| Dataset records |
*** Block opens ***

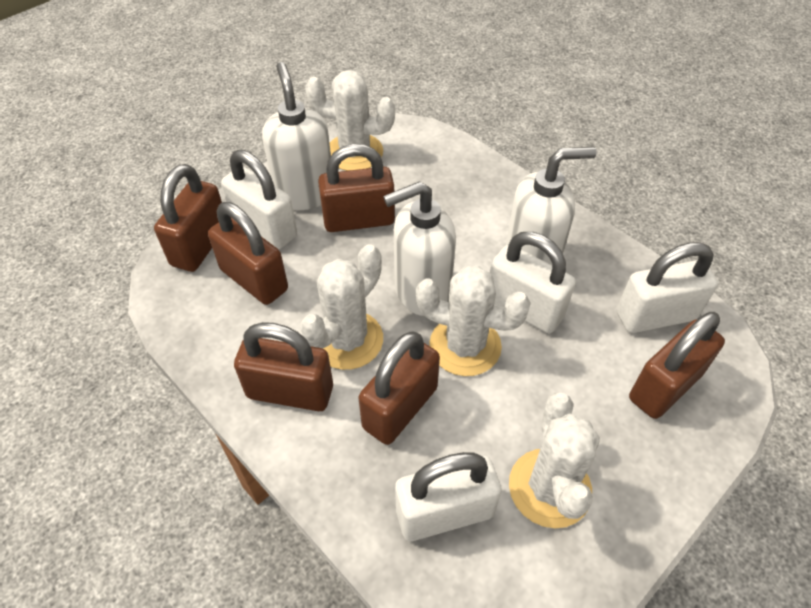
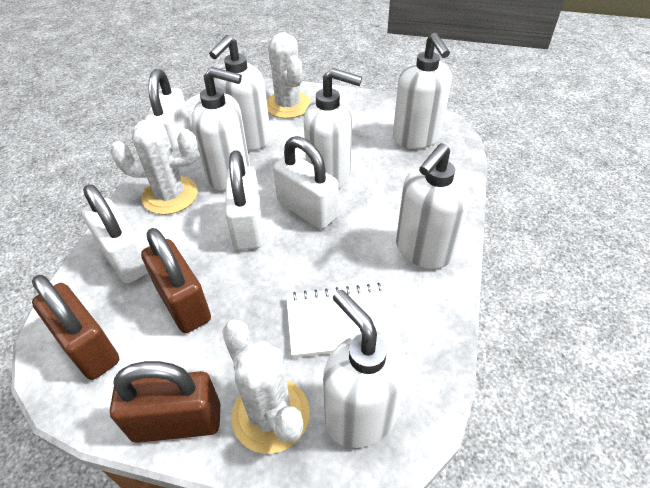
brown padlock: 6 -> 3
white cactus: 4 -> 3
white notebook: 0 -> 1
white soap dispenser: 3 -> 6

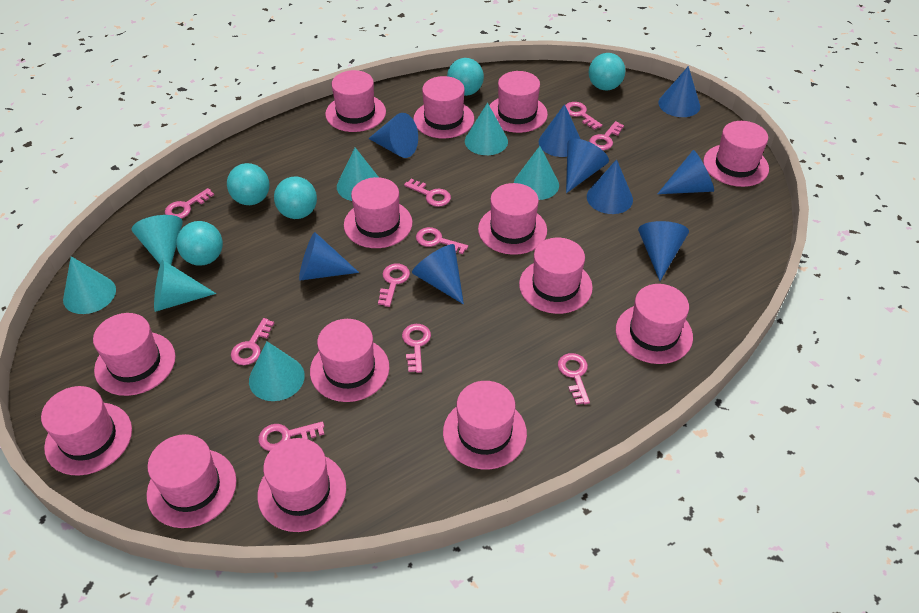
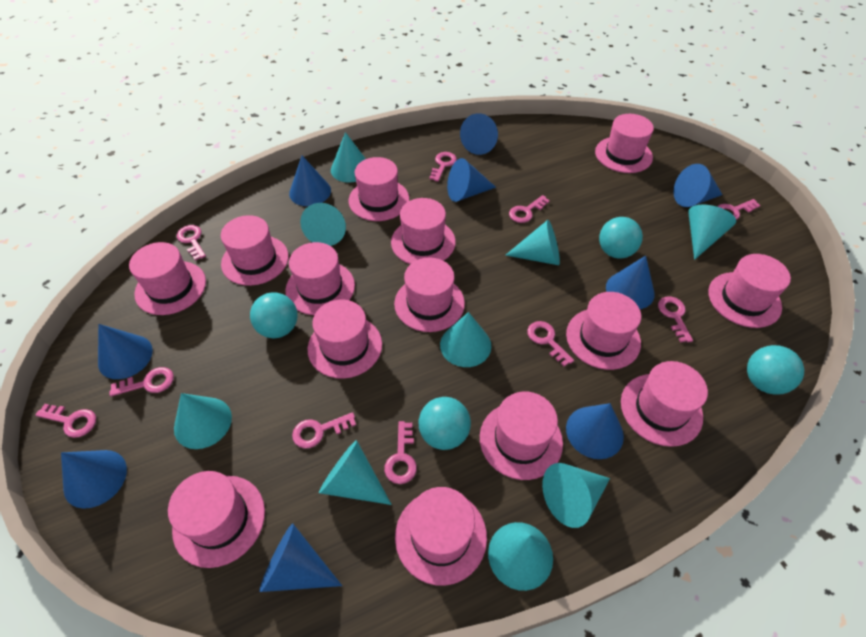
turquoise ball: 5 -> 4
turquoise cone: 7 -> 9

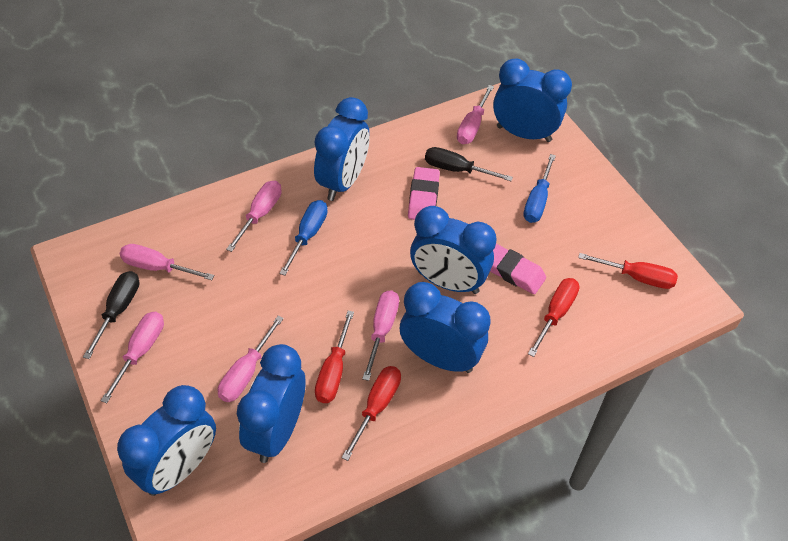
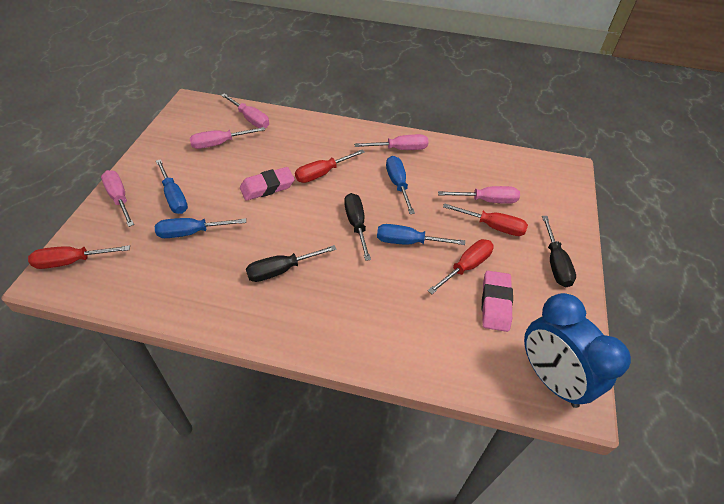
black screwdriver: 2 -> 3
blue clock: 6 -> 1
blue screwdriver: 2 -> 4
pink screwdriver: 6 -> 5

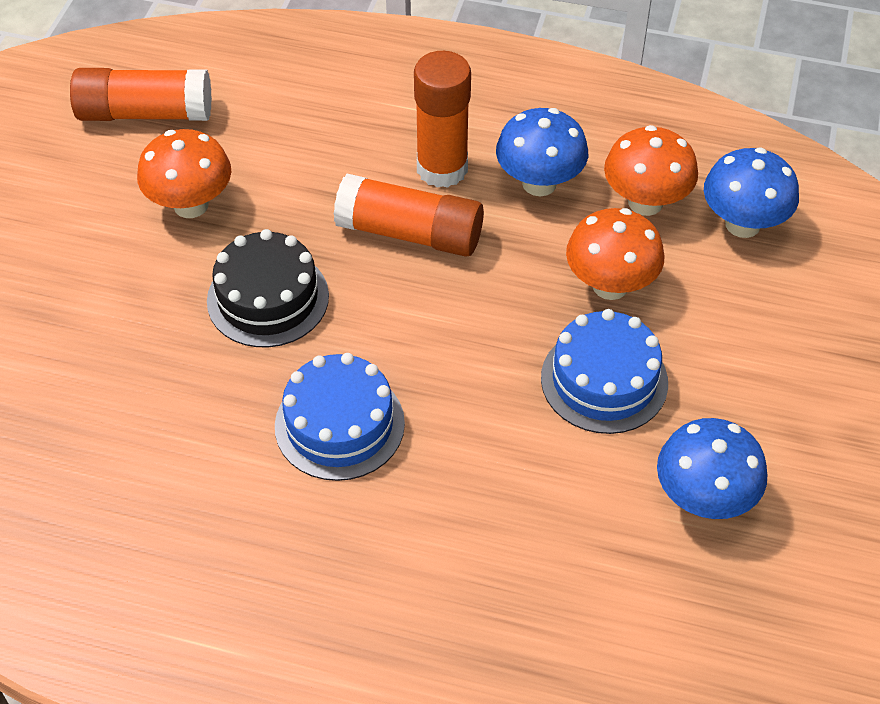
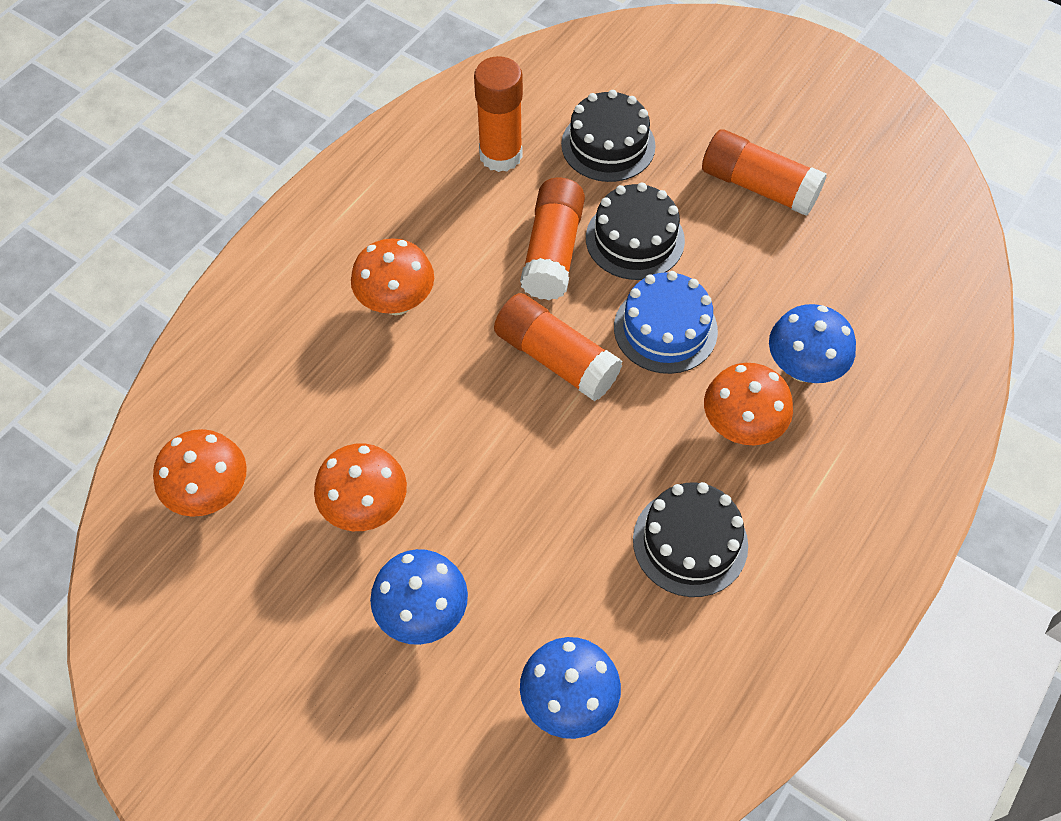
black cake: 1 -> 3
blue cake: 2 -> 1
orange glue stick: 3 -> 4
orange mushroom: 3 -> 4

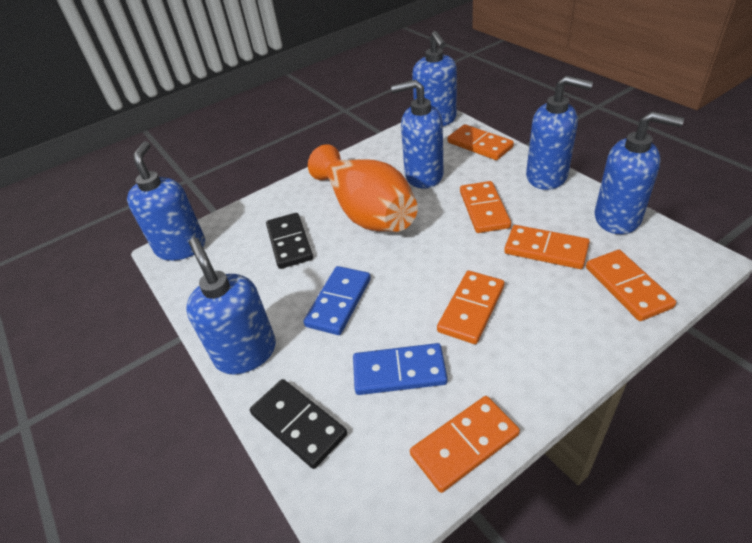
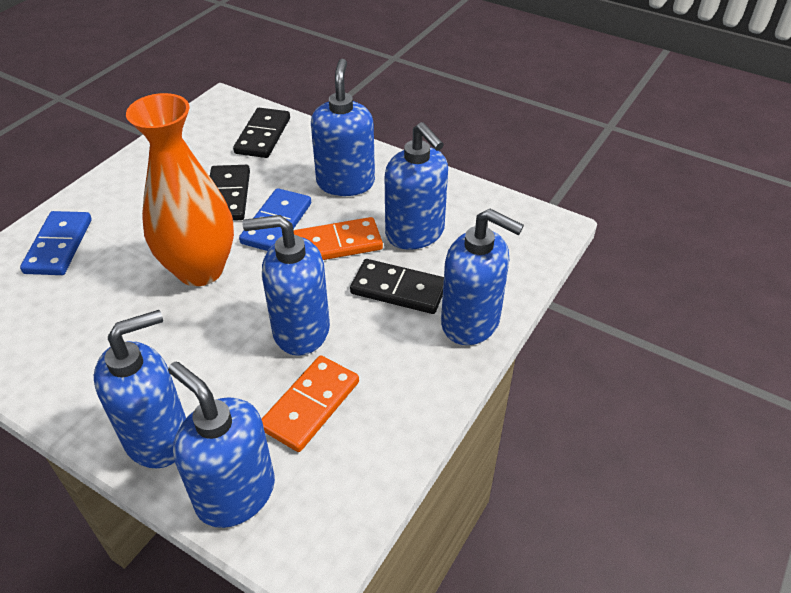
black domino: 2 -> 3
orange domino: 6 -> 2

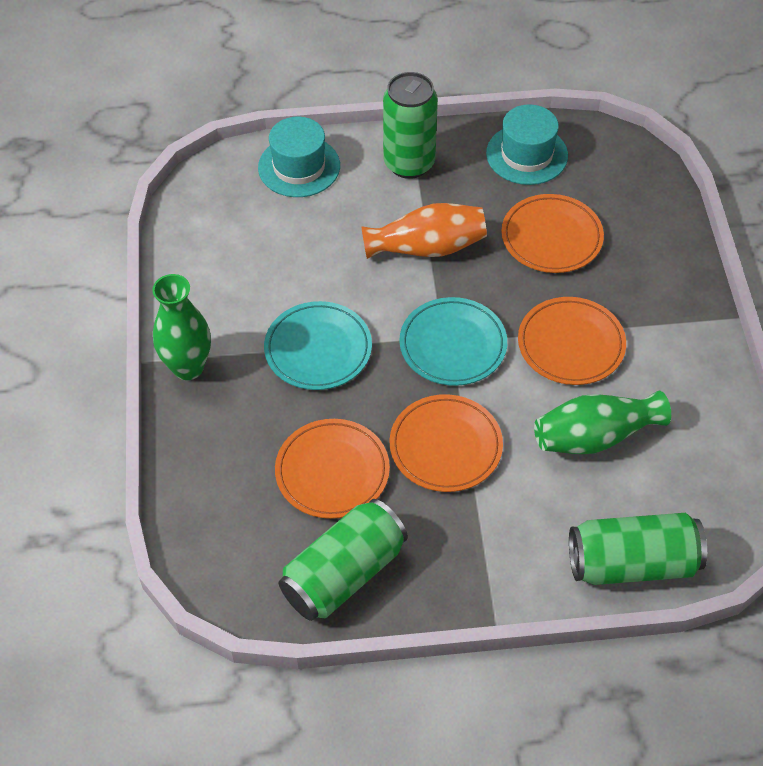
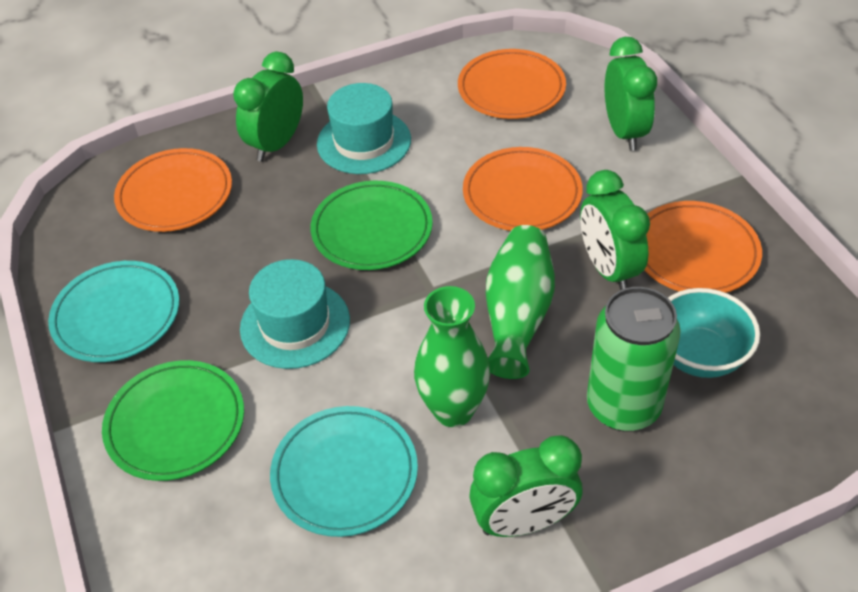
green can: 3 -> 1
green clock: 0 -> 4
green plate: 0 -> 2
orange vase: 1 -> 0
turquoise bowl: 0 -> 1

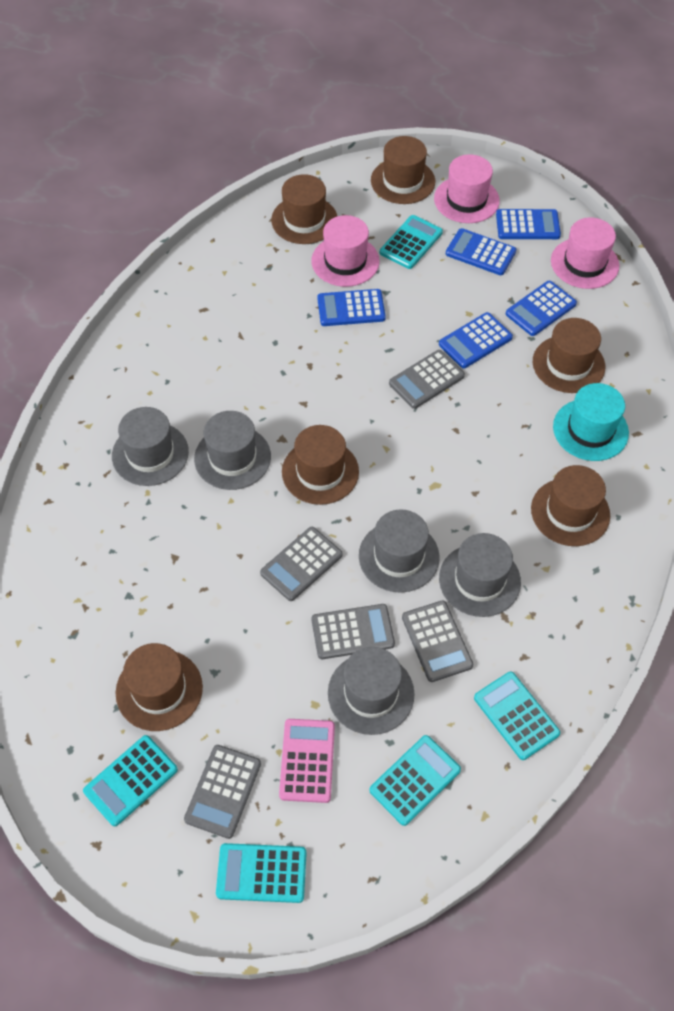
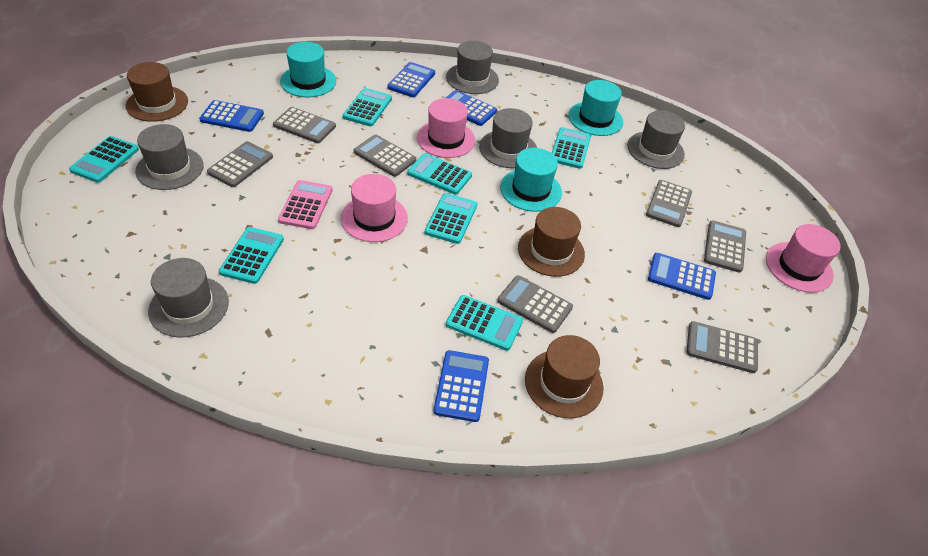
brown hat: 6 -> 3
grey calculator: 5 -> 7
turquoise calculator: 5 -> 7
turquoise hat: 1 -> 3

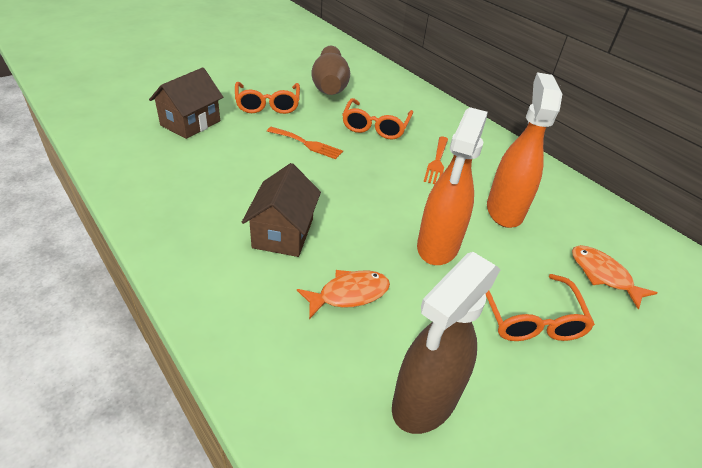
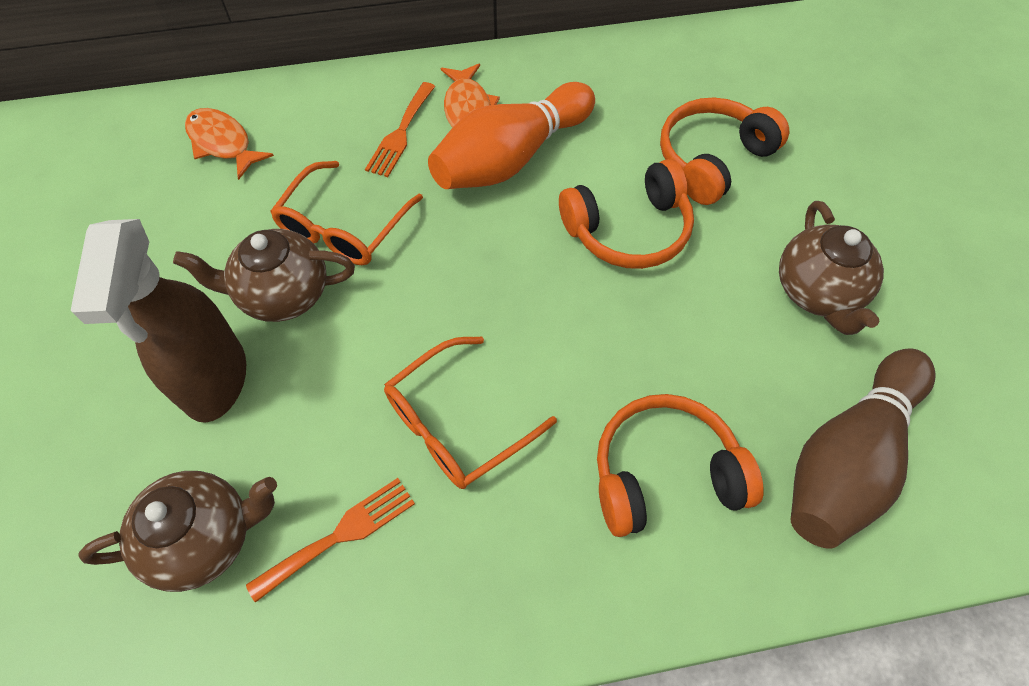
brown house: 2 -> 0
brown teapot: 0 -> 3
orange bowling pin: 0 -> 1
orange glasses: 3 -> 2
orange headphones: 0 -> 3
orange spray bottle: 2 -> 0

*** Block closes ***

| Work instruction |
Print each record exactly as it stands, skipping the pictures.

| Answer to the exercise |
brown padlock: 6 -> 3
white cactus: 4 -> 3
white notebook: 0 -> 1
white soap dispenser: 3 -> 6

turquoise ball: 5 -> 4
turquoise cone: 7 -> 9

black screwdriver: 2 -> 3
blue clock: 6 -> 1
blue screwdriver: 2 -> 4
pink screwdriver: 6 -> 5

black cake: 1 -> 3
blue cake: 2 -> 1
orange glue stick: 3 -> 4
orange mushroom: 3 -> 4

black domino: 2 -> 3
orange domino: 6 -> 2

green can: 3 -> 1
green clock: 0 -> 4
green plate: 0 -> 2
orange vase: 1 -> 0
turquoise bowl: 0 -> 1

brown hat: 6 -> 3
grey calculator: 5 -> 7
turquoise calculator: 5 -> 7
turquoise hat: 1 -> 3

brown house: 2 -> 0
brown teapot: 0 -> 3
orange bowling pin: 0 -> 1
orange glasses: 3 -> 2
orange headphones: 0 -> 3
orange spray bottle: 2 -> 0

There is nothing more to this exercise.